## Problem
For the records below, give the number of lines that include the string "glasses". Nothing else belongs in the answer.

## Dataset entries
----------

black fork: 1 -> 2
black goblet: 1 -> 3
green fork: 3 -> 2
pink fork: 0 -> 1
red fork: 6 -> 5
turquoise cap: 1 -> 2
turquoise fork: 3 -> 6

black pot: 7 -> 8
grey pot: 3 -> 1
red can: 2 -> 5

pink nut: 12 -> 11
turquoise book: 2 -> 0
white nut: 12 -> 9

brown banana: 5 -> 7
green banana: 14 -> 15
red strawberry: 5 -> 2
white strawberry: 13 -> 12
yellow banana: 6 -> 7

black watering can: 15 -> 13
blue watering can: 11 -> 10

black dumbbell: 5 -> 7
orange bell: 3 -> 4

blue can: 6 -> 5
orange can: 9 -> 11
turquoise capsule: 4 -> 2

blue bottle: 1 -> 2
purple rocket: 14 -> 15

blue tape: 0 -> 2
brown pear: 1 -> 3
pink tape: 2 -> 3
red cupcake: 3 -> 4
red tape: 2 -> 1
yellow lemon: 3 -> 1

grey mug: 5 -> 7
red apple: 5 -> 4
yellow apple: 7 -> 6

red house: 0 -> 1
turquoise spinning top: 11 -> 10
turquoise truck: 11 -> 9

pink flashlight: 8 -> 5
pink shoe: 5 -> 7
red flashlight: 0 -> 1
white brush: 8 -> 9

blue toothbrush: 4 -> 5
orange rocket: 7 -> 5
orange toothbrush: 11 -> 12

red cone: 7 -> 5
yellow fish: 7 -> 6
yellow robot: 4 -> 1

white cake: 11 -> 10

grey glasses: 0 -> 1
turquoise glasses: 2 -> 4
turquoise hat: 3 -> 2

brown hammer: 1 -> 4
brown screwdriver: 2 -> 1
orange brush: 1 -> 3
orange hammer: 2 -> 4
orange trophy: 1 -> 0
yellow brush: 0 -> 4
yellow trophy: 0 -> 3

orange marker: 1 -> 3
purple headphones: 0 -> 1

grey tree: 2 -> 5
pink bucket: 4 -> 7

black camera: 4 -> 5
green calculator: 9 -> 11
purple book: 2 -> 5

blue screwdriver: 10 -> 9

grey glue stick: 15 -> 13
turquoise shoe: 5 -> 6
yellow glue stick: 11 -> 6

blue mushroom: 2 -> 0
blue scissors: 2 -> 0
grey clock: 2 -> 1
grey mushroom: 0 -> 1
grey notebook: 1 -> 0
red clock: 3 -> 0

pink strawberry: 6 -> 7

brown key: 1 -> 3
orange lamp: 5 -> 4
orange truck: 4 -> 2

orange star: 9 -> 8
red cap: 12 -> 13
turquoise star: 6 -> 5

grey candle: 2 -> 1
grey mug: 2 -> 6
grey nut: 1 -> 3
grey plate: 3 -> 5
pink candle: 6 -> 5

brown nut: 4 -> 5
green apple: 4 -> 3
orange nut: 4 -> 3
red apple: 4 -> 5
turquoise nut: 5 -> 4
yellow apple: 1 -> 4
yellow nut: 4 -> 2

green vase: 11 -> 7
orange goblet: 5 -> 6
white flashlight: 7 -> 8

----------

## Solution for this problem
2